Study material:
----

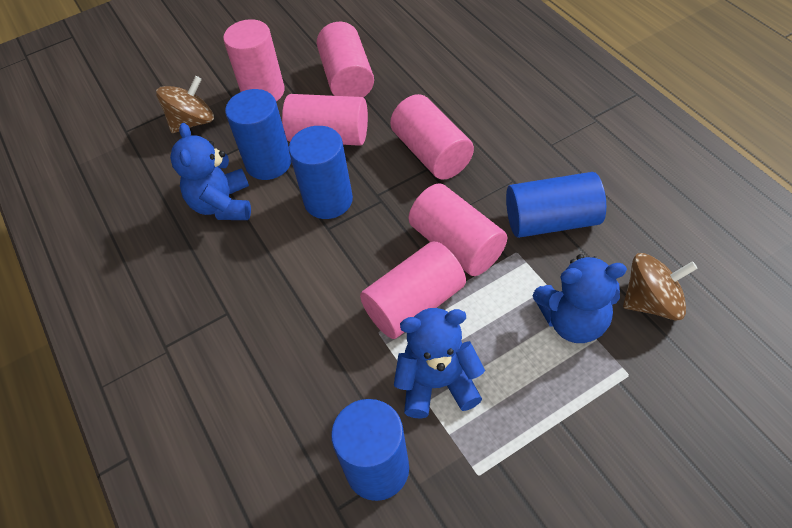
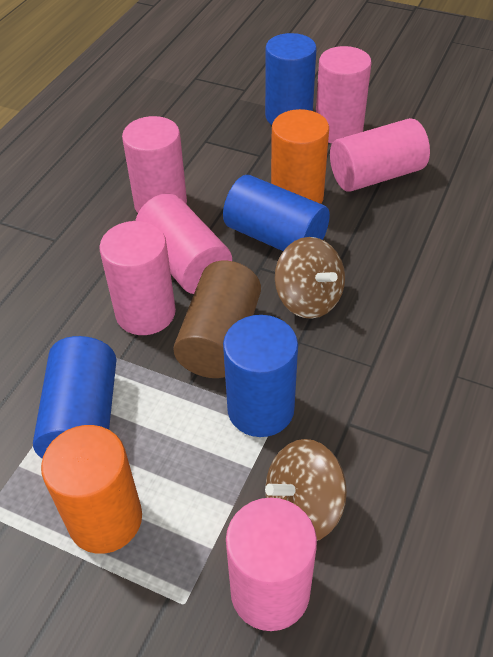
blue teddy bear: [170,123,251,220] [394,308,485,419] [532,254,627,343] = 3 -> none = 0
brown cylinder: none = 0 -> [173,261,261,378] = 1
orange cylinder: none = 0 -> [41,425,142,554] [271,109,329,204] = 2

----

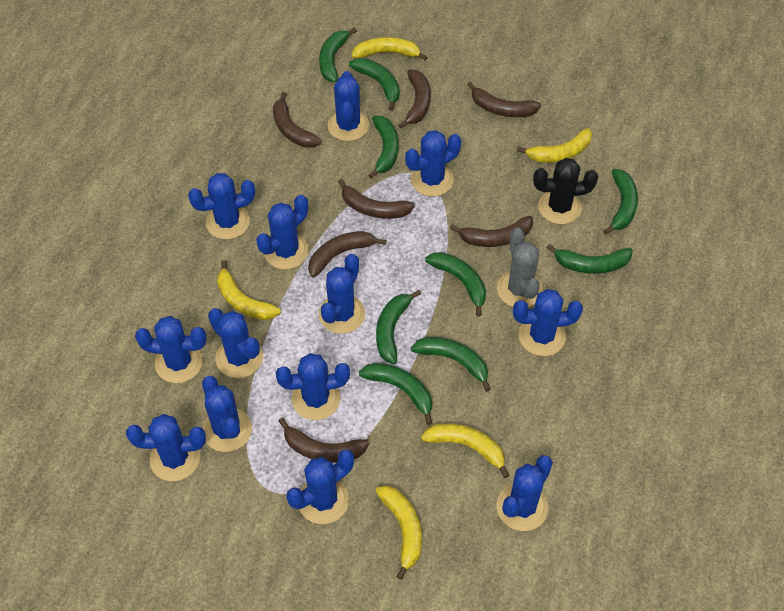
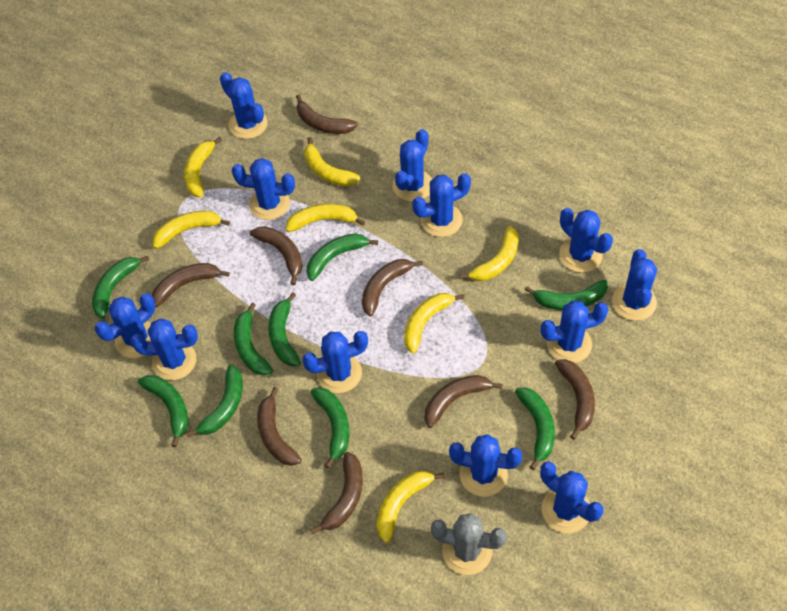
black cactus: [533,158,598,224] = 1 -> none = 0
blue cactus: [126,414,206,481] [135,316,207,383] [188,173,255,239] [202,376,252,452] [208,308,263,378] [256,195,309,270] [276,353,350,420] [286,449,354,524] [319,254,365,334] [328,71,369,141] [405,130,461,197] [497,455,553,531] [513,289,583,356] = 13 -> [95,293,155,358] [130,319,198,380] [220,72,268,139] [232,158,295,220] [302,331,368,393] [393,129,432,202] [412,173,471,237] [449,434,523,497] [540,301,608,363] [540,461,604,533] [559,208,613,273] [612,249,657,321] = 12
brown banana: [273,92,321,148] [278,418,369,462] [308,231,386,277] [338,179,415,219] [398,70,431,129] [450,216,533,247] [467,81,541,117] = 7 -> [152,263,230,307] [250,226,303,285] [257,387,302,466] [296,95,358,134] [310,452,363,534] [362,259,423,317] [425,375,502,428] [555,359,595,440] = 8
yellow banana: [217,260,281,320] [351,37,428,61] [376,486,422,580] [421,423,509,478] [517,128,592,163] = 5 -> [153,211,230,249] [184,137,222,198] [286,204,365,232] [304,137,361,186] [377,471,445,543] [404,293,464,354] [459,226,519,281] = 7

----

Exercise directions: Beginning at the line with "brown cylinder: none" and stopping after the line with "orange cylinder: none", please write out every line of the data above exactly and nothing else.

Exercise answer:
brown cylinder: none = 0 -> [173,261,261,378] = 1
orange cylinder: none = 0 -> [41,425,142,554] [271,109,329,204] = 2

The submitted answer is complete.